** start of Given data **

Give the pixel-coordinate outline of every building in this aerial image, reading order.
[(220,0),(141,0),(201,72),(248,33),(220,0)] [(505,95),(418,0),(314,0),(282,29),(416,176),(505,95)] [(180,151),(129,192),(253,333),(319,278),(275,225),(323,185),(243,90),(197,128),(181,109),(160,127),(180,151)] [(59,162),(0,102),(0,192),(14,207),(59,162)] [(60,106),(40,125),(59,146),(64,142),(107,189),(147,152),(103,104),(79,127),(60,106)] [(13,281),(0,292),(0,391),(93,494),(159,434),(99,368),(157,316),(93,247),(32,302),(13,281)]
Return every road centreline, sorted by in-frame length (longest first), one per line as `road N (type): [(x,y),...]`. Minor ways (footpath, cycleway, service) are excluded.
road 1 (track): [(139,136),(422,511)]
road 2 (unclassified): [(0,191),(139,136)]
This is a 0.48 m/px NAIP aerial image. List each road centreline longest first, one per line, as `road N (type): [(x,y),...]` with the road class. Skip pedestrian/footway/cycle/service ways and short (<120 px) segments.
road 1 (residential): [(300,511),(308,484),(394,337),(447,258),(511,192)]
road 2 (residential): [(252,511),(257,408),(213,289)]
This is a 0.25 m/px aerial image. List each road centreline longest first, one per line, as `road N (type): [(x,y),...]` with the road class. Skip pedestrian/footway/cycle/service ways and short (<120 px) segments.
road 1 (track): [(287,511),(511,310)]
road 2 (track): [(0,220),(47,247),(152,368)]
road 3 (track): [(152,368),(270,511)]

** end of Given data **
** start of Given data **

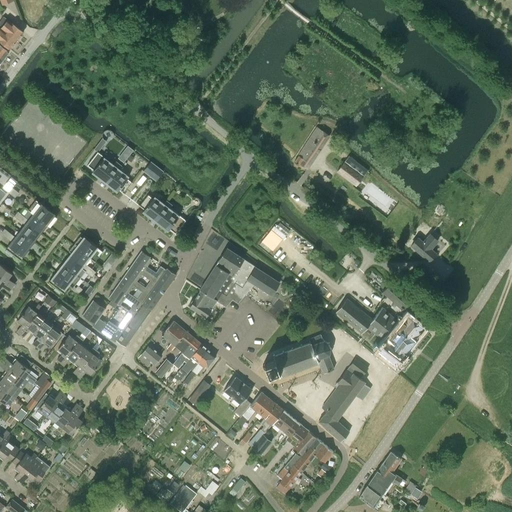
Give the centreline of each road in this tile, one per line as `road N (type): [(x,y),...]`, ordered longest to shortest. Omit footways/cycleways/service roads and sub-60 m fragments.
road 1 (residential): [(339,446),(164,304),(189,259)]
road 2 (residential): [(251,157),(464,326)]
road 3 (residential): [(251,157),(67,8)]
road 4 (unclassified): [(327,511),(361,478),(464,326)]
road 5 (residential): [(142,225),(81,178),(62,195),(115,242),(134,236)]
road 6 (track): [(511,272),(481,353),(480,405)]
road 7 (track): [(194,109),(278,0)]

** end of Given data **

What you will do: Copy word for word the part of the material that opens with the line containing "This is a 0.25" and closes with the line containing "road 3 (track): [(152,368),(270,511)]", keeping both of those lines.

Result:
This is a 0.25 m/px aerial image. List each road centreline longest first, one per line, as `road N (type): [(x,y),...]` with the road class. Skip pedestrian/footway/cycle/service ways and short (<120 px) segments.
road 1 (track): [(287,511),(511,310)]
road 2 (track): [(0,220),(47,247),(152,368)]
road 3 (track): [(152,368),(270,511)]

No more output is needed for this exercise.